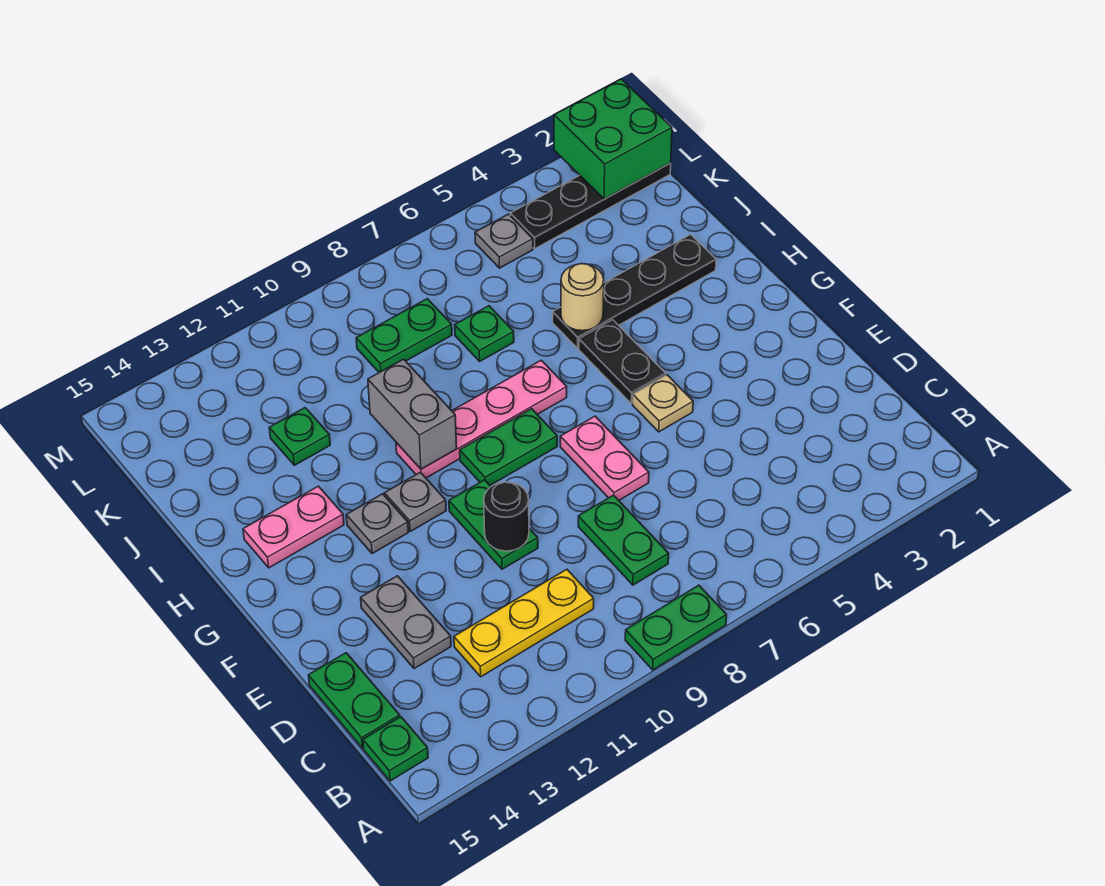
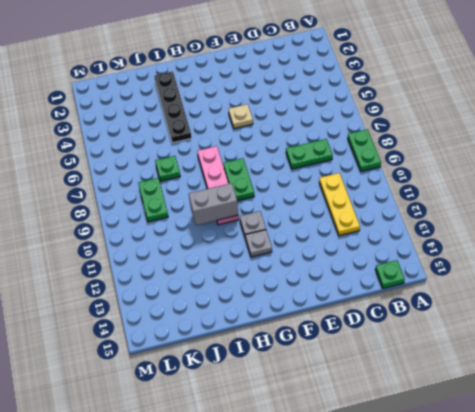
none -> green plate C15:D15 level 1
none -> grey plate D13:E13 level 1
none -> pink plate E7:F7 level 1

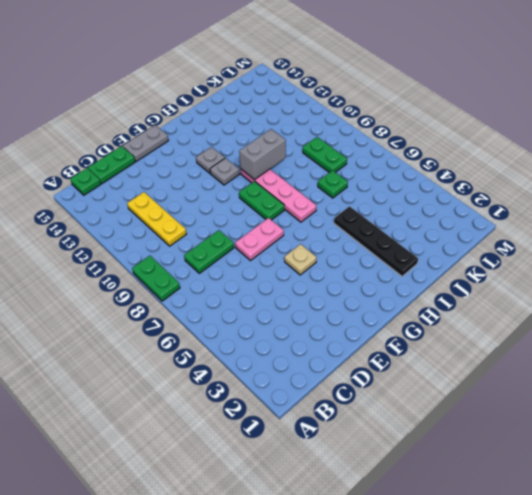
grey plate E15:F15 level 1 -> grey plate D13:E13 level 1
none -> green plate E10:F10 level 1
none -> black plate G5:H5 level 1
none -> pink plate H13:H14 level 1

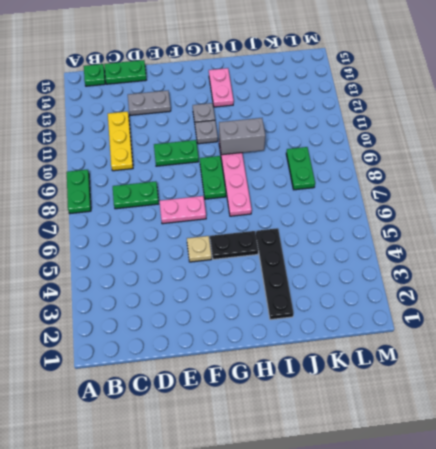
none -> green plate J7 level 1
none -> green plate J12 level 1
none -> black plate L1:L4 level 1

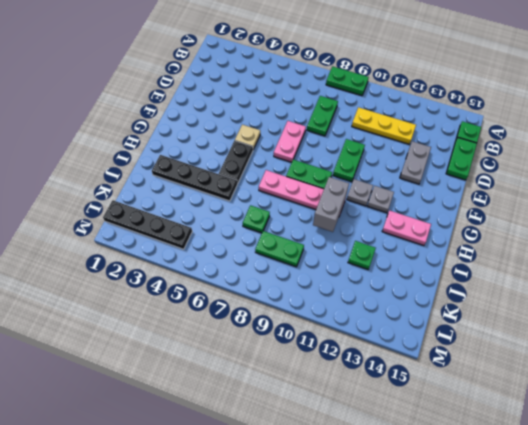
none -> grey plate L5 level 1
none -> black round brick E10 level 2
none -> tan round brick I5 level 2

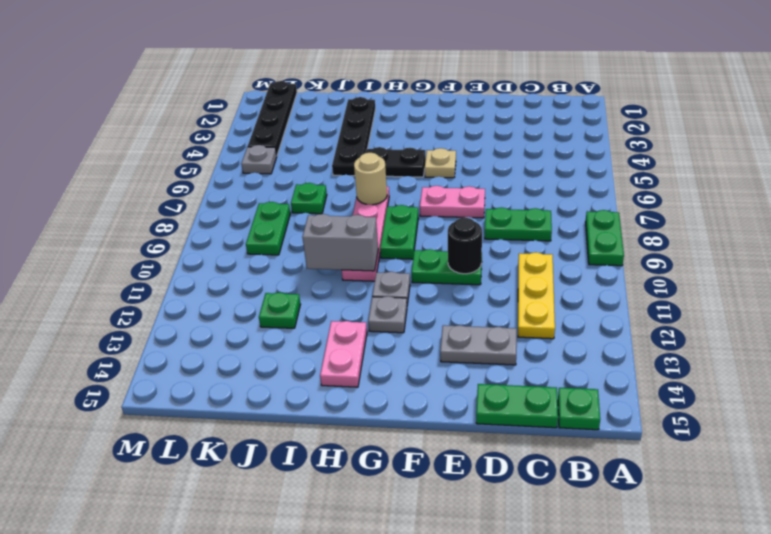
tan round brick H7 level 2 -> tan round brick I5 level 2
none -> green brick L1:M2 level 2

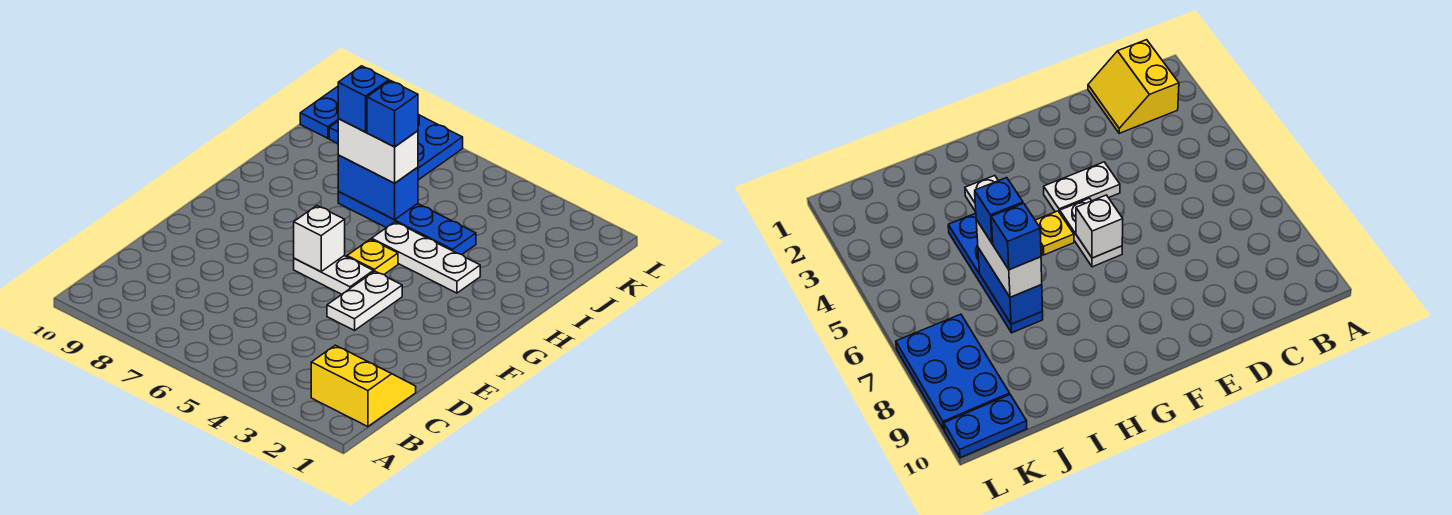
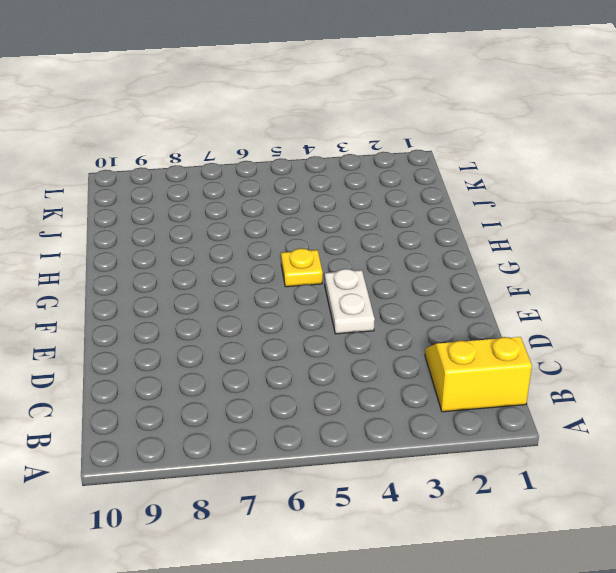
none -> white plate F5:F6 level 1
none -> white plate H3:H5 level 1
none -> blue plate I4:I7 level 1

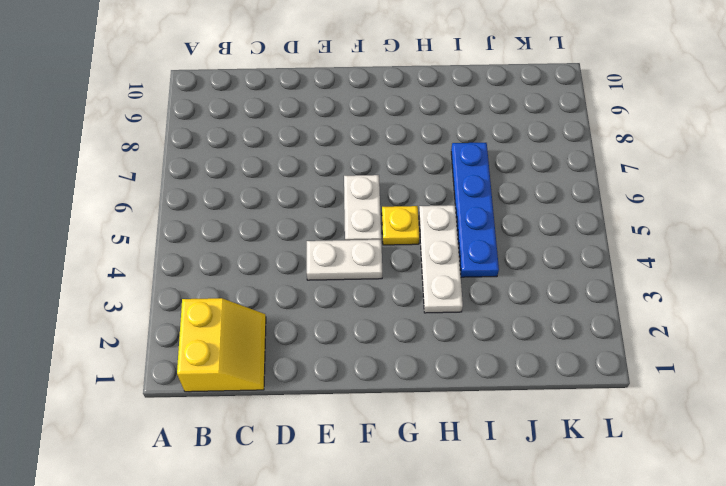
none -> blue plate K7:L9 level 1
none -> blue plate K10:L10 level 1
none -> white brick F6 level 2

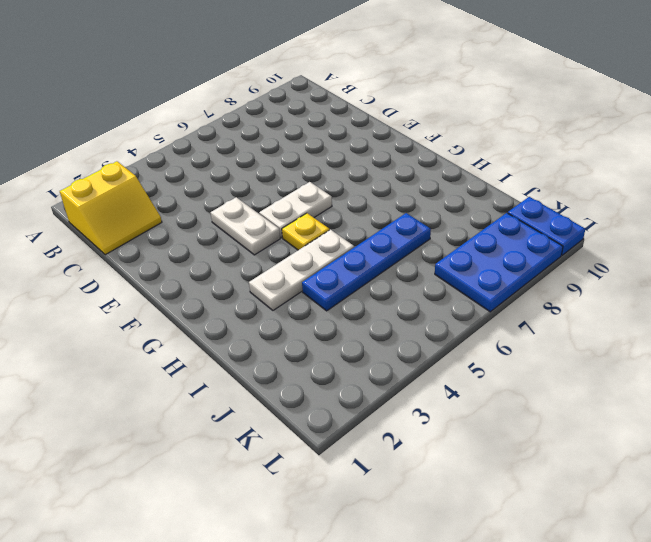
none -> white brick F6 level 2
none -> blue brick I6:I7 level 2
none -> white brick I6:I7 level 3

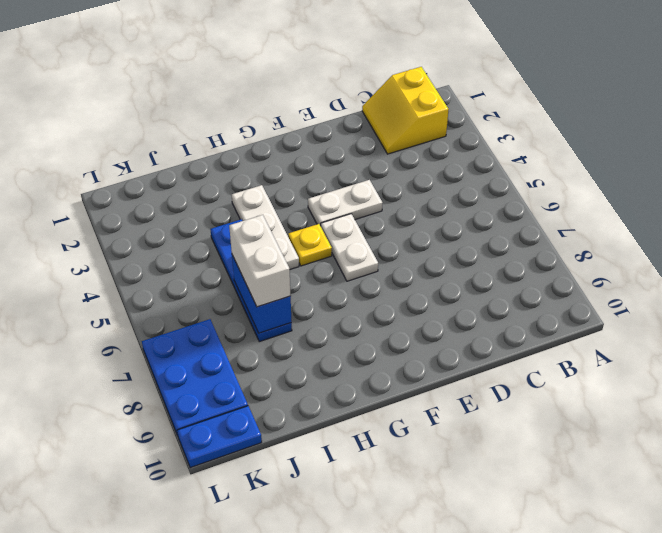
none -> white brick F6 level 2
none -> blue brick I6 level 4
none -> blue brick I7 level 4

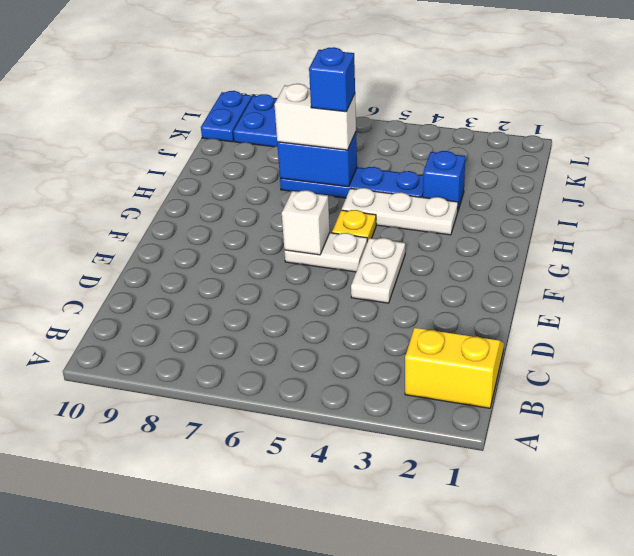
blue brick I3 level 1 -> blue brick I7 level 4

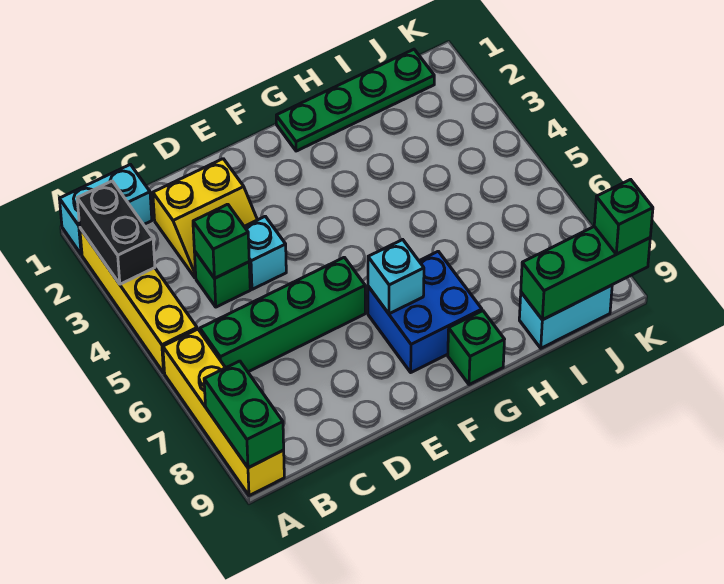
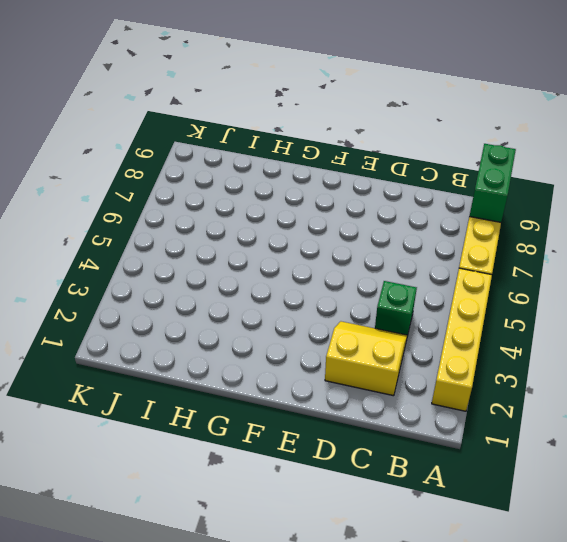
none -> cyan brick A1:B1 level 1
none -> green brick B6:E6 level 1
none -> cyan brick D4 level 1

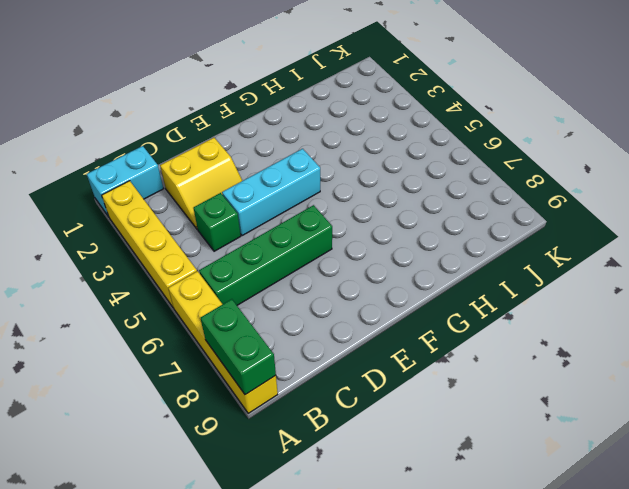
cyan brick D4:F4 level 1 -> cyan brick D4 level 1
none -> blue brick F7:G8 level 1
none -> green plate G1:J1 level 1
none -> green brick G9 level 1

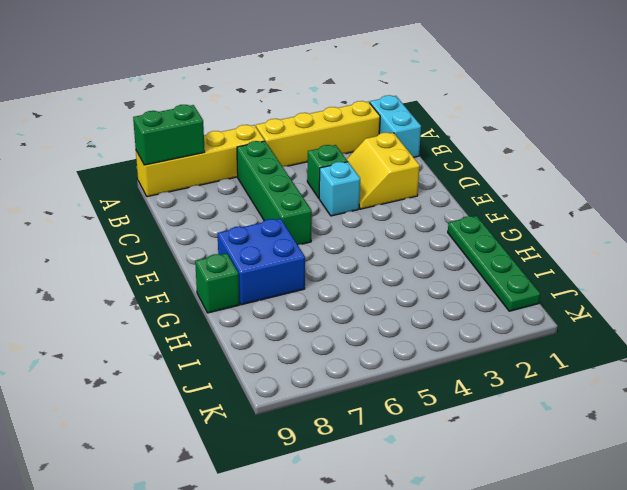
none -> cyan brick I9:J9 level 1
none -> black brick A2:A3 level 2
none -> green brick C4 level 2

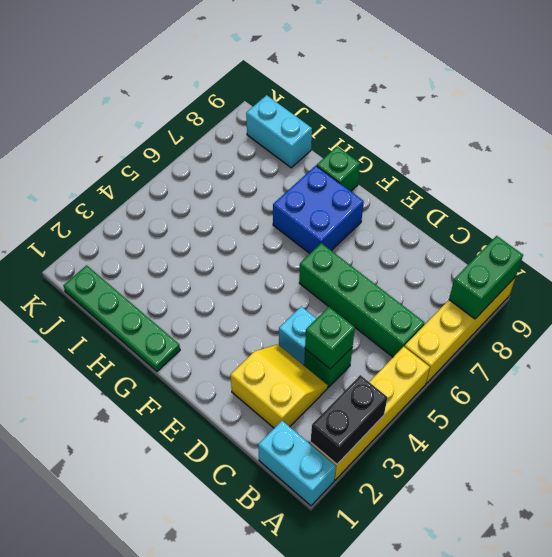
none -> cyan brick F7 level 2
none -> green brick I9:K9 level 2
none -> green brick K9 level 3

= = = = =

Directions for this task: Determine how many lines of the material above contain "round", and give that number with no other words.

Result: 3